*** Begin section ***
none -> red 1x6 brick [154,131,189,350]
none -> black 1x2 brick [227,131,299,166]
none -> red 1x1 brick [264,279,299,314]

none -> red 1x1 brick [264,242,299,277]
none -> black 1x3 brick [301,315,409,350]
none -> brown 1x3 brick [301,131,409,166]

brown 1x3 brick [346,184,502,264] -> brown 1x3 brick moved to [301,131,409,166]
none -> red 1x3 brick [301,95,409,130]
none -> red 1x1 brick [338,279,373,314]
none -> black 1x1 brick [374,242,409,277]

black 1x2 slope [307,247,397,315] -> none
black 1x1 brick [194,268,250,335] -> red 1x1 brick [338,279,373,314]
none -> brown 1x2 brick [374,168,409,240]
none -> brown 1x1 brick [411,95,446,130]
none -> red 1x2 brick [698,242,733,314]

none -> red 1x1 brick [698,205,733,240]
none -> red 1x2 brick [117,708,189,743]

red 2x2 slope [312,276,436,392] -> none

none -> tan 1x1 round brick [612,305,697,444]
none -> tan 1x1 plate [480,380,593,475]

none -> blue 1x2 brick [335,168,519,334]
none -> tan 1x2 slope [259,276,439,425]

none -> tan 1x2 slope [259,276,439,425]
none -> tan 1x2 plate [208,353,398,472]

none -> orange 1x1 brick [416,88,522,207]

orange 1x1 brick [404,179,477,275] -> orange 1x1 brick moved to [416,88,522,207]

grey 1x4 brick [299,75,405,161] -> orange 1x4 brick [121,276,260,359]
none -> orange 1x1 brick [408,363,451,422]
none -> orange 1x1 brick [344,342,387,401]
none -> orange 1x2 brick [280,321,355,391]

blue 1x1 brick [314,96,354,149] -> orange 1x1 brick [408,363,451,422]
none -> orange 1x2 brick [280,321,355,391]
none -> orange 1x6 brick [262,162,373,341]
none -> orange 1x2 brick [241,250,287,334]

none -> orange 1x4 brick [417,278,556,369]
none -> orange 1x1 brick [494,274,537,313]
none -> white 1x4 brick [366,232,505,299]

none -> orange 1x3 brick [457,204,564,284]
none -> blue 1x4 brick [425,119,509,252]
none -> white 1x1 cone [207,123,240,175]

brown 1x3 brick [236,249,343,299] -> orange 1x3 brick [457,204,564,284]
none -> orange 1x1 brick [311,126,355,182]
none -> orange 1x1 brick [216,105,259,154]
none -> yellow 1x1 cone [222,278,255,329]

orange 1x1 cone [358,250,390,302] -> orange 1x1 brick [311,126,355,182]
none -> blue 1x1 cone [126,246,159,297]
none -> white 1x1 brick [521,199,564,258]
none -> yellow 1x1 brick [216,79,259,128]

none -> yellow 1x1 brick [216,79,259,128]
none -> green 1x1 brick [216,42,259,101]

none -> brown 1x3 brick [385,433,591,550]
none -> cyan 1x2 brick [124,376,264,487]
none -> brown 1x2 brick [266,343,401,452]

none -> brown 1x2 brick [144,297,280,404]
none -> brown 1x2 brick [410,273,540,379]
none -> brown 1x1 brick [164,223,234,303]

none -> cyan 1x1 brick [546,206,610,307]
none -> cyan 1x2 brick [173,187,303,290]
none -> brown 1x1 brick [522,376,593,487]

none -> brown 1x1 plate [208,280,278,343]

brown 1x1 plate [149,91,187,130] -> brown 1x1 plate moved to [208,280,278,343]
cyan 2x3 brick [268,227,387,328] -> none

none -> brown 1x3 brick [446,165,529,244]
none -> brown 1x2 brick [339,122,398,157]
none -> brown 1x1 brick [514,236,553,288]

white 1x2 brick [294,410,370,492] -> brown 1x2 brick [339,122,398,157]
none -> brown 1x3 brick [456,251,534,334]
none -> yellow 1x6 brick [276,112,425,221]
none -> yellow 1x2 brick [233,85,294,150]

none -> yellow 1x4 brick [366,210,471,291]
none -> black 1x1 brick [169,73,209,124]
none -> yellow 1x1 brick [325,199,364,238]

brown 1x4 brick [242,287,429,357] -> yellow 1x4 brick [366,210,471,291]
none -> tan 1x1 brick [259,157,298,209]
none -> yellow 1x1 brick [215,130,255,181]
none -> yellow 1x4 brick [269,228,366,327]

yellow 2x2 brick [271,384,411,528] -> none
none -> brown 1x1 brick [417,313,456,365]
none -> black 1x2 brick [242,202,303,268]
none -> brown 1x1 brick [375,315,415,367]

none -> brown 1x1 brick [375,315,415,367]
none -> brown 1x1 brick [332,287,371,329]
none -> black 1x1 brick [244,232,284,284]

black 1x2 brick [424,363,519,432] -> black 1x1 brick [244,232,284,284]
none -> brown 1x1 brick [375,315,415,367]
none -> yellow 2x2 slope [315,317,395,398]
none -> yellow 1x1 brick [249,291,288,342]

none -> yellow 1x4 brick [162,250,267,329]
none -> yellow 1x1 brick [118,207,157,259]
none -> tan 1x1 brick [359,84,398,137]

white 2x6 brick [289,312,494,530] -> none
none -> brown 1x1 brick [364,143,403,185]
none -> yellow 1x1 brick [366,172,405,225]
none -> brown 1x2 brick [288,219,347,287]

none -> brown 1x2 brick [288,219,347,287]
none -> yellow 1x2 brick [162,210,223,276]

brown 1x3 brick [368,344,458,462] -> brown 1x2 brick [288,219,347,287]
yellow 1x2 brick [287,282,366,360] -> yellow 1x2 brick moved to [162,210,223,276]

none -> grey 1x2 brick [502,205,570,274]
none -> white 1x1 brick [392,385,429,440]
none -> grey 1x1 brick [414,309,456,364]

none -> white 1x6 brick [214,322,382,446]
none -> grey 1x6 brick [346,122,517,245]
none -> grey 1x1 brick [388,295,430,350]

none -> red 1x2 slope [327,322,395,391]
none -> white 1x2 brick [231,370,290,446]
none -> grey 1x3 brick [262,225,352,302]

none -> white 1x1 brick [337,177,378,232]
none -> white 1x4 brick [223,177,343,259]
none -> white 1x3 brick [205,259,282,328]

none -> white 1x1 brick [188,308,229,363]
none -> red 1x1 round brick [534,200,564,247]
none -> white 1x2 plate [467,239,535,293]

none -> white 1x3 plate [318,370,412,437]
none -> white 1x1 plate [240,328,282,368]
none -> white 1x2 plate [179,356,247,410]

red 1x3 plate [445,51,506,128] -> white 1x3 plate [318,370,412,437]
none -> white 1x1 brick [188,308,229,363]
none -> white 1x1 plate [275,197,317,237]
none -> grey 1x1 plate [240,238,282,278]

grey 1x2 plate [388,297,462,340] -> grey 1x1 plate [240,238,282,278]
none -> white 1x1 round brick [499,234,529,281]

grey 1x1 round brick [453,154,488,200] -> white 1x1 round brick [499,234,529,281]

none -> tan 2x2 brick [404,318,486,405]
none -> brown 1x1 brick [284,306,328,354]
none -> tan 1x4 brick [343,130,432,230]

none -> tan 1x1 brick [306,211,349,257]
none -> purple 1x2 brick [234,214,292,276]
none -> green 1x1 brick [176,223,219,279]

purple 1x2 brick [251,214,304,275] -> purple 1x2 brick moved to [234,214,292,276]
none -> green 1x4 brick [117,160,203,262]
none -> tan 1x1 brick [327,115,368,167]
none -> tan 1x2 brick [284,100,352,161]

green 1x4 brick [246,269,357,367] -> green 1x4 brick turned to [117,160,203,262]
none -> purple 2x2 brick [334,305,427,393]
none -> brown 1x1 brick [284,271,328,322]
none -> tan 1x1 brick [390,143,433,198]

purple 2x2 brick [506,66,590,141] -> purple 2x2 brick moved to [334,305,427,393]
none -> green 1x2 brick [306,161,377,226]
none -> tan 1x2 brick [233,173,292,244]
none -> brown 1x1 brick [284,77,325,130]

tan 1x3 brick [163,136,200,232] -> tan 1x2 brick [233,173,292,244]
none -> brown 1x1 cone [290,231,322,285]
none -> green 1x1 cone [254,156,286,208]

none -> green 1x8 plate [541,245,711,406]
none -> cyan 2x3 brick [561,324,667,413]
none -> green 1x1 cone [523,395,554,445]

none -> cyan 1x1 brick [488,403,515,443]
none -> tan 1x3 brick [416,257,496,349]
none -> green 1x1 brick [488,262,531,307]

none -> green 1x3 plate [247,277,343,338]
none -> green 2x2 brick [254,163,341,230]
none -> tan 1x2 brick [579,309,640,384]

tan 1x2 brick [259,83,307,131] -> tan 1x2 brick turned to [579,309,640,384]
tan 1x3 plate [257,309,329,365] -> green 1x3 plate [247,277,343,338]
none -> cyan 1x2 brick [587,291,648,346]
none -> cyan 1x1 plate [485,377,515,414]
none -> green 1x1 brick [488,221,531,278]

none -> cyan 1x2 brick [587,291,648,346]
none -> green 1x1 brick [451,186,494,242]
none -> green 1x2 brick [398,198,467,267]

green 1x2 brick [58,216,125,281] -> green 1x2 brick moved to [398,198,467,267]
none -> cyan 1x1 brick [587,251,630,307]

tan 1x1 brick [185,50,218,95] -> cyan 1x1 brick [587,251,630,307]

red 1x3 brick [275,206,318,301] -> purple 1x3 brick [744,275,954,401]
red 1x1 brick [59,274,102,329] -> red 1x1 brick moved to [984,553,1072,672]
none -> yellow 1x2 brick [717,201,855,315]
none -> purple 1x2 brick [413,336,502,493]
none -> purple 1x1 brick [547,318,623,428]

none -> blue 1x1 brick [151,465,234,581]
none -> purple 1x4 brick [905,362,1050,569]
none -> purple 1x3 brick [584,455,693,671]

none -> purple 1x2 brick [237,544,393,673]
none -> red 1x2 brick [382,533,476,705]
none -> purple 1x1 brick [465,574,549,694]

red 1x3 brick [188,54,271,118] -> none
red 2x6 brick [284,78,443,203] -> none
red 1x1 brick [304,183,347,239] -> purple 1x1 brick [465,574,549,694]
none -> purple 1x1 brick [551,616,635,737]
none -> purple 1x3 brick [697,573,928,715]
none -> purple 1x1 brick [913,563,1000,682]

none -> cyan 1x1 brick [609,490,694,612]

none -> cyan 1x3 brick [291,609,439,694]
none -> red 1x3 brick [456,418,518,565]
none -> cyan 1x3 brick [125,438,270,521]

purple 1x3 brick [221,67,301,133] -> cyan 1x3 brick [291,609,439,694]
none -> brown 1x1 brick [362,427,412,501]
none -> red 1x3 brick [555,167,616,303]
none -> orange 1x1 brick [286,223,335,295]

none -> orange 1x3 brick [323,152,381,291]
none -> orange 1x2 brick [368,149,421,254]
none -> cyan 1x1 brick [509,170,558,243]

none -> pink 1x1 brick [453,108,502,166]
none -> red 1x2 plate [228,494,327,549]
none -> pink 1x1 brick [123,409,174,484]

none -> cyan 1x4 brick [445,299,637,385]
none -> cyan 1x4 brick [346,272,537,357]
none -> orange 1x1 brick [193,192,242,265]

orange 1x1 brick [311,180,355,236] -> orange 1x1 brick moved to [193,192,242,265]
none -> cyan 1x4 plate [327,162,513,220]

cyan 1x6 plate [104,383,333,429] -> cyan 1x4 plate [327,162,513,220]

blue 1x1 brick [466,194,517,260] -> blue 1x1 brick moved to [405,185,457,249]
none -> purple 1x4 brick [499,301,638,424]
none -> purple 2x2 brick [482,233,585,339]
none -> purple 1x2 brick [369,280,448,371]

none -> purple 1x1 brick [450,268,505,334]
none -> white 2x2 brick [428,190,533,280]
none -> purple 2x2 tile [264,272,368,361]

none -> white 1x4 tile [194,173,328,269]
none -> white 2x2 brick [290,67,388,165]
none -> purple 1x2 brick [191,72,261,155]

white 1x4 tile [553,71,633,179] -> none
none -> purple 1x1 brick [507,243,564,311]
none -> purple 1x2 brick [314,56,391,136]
*** End section ***
• _Prompt_: Each line from the one with "cyan 1x6 plate" through the end of the entries above must be set down exactly, both end lines included, and no other line may appear.

• _Solution for this problem_:
cyan 1x6 plate [104,383,333,429] -> cyan 1x4 plate [327,162,513,220]

blue 1x1 brick [466,194,517,260] -> blue 1x1 brick moved to [405,185,457,249]
none -> purple 1x4 brick [499,301,638,424]
none -> purple 2x2 brick [482,233,585,339]
none -> purple 1x2 brick [369,280,448,371]

none -> purple 1x1 brick [450,268,505,334]
none -> white 2x2 brick [428,190,533,280]
none -> purple 2x2 tile [264,272,368,361]

none -> white 1x4 tile [194,173,328,269]
none -> white 2x2 brick [290,67,388,165]
none -> purple 1x2 brick [191,72,261,155]

white 1x4 tile [553,71,633,179] -> none
none -> purple 1x1 brick [507,243,564,311]
none -> purple 1x2 brick [314,56,391,136]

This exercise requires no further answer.